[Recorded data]
⟨

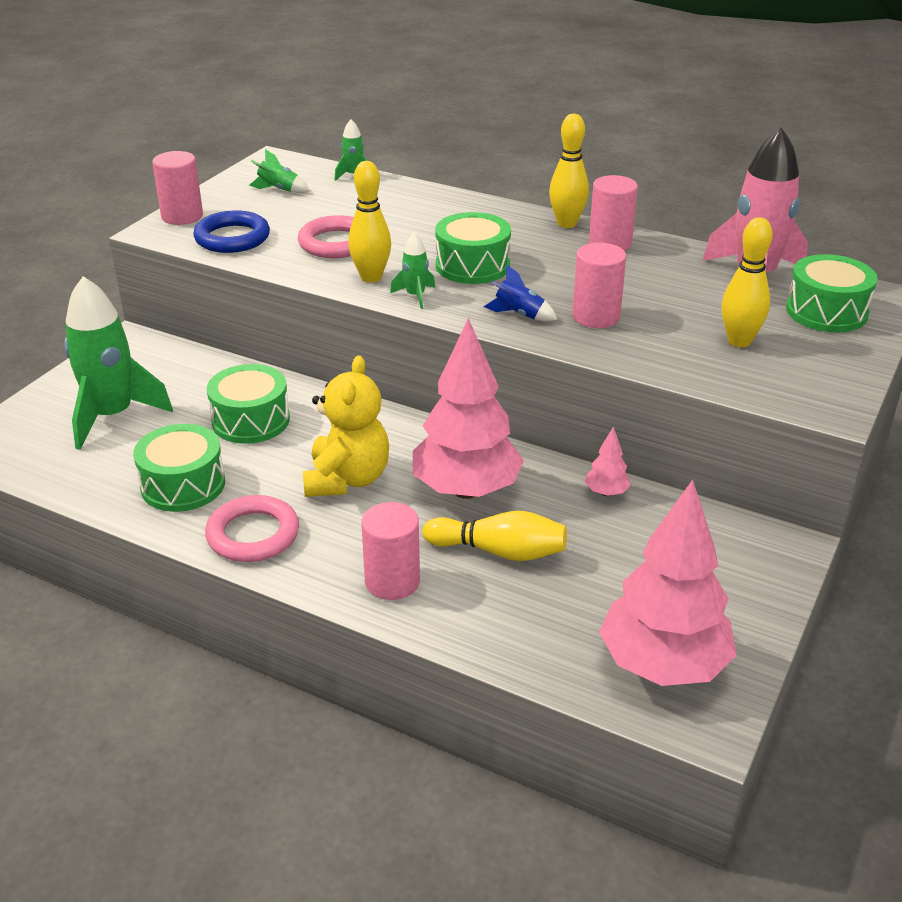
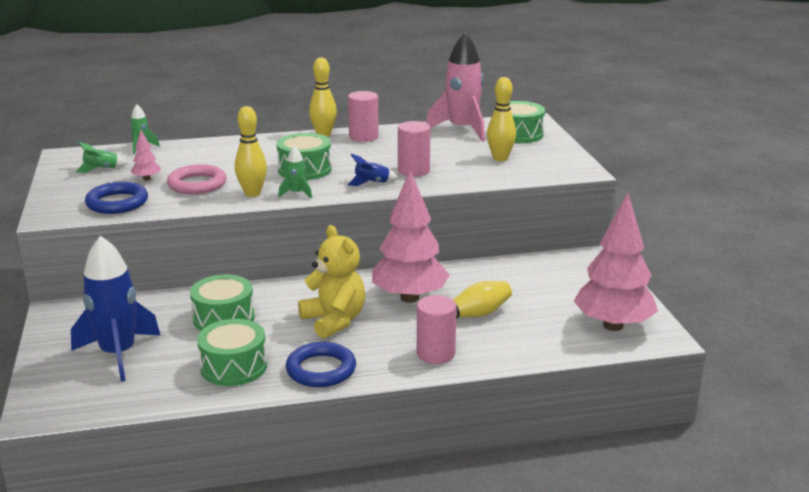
camera: 40 degrees left, 10 degrees down
(112, 416) = (118, 354): green rocket -> blue rocket
(182, 216) = (54, 203): pink cylinder -> none
(253, 534) = (321, 369): pink ring -> blue ring
(606, 492) = (482, 269): pink tree -> pink tree (147, 179)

⟩

• YOUR OBJECTIVE: Please print each record above again exactly, but omit any pictures.

• REPLY:
camera: 40 degrees left, 10 degrees down
(112, 416) = (118, 354): green rocket -> blue rocket
(182, 216) = (54, 203): pink cylinder -> none
(253, 534) = (321, 369): pink ring -> blue ring
(606, 492) = (482, 269): pink tree -> pink tree (147, 179)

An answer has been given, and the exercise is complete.